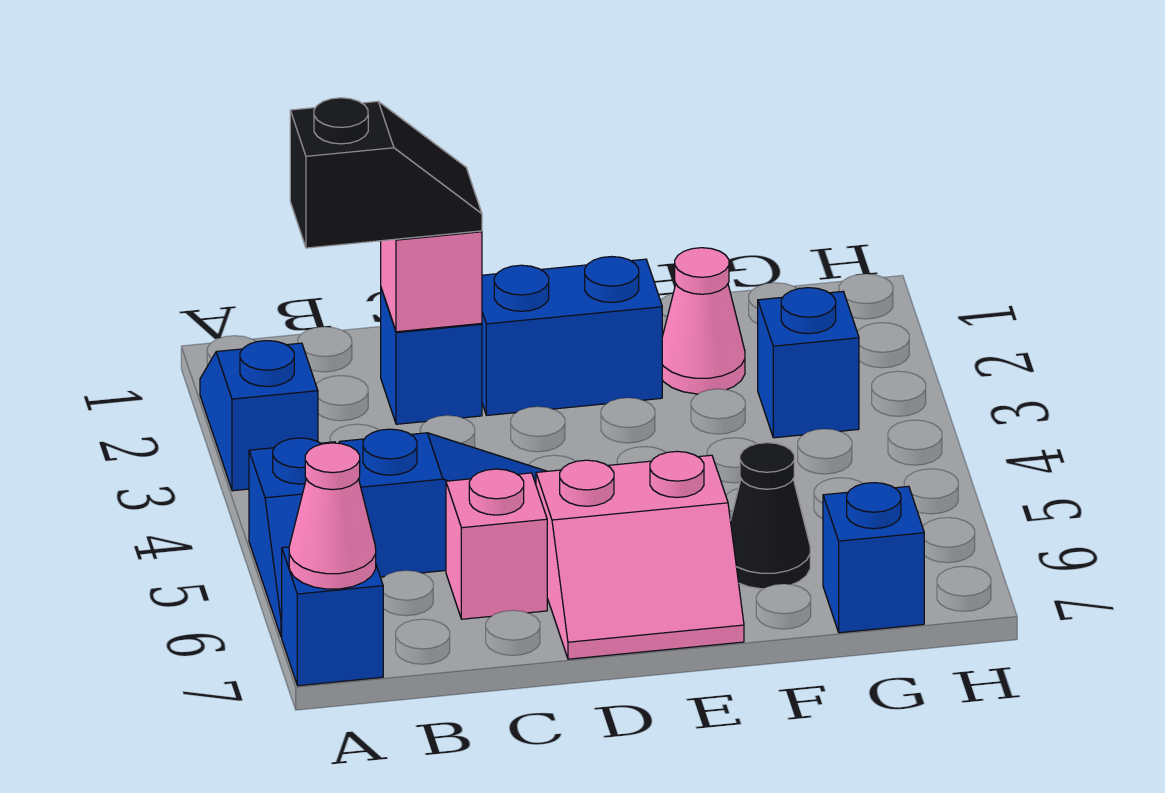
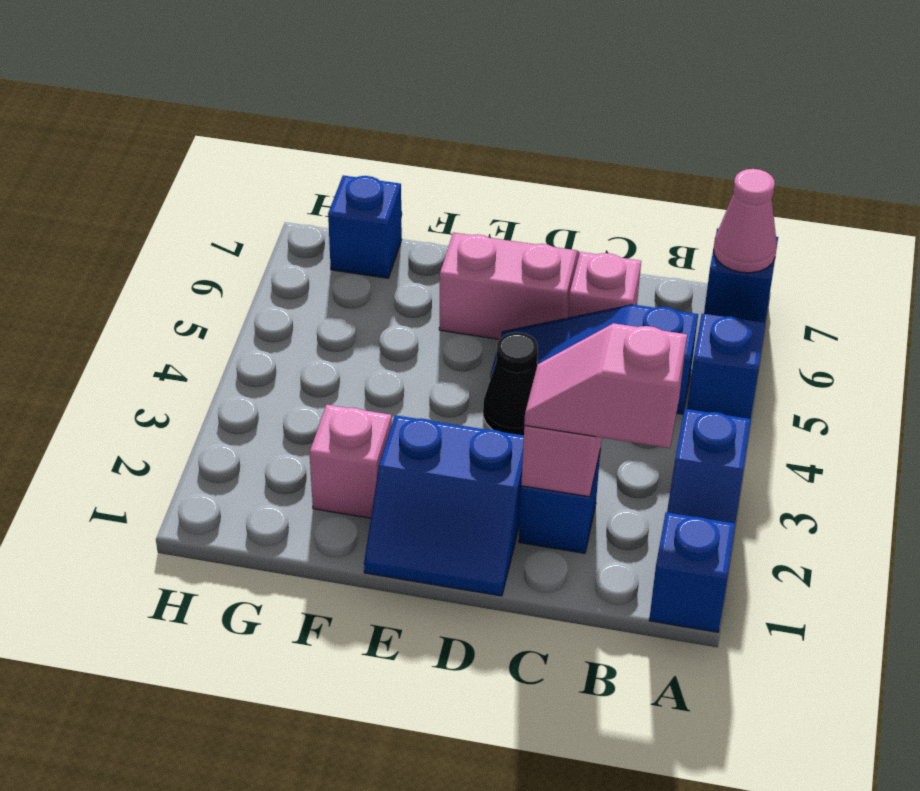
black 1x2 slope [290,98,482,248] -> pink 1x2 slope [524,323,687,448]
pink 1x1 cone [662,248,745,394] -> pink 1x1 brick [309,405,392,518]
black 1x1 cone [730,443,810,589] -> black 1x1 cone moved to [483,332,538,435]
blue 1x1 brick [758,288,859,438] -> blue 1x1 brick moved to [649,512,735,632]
==
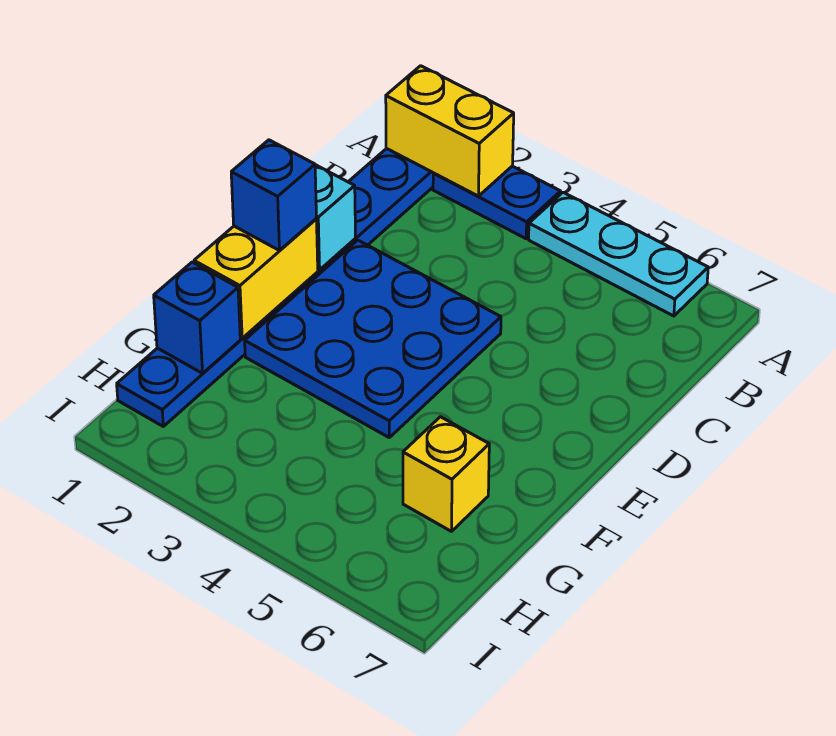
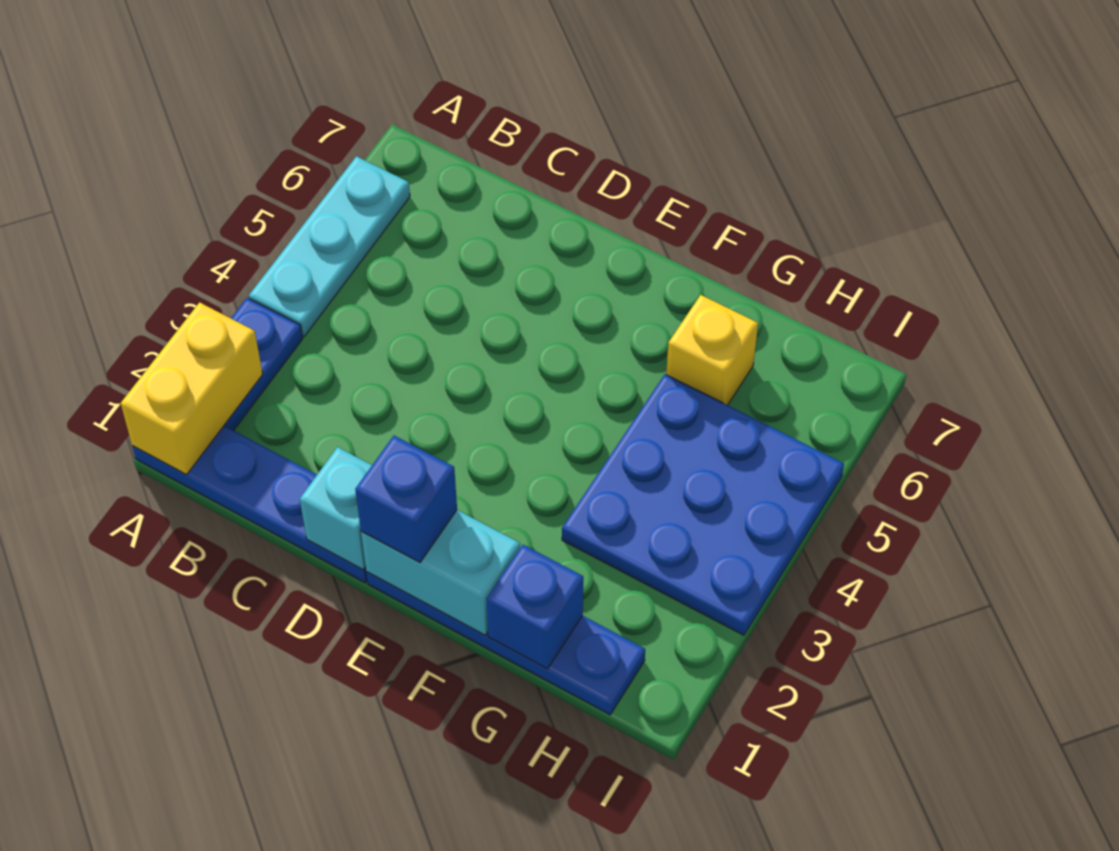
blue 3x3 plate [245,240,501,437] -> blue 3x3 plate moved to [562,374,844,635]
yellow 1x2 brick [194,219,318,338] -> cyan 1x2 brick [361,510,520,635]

▶ _WHAT TO WORK ON_: Please transcribe only the lines in the records above running from the line that has "black 1x2 slope" through the line that has "blue 1x1 brick [758,288,859,438]", both included, exactly as they appear.

▶ _RESPONSE AREA_:
black 1x2 slope [290,98,482,248] -> pink 1x2 slope [524,323,687,448]
pink 1x1 cone [662,248,745,394] -> pink 1x1 brick [309,405,392,518]
black 1x1 cone [730,443,810,589] -> black 1x1 cone moved to [483,332,538,435]
blue 1x1 brick [758,288,859,438] -> blue 1x1 brick moved to [649,512,735,632]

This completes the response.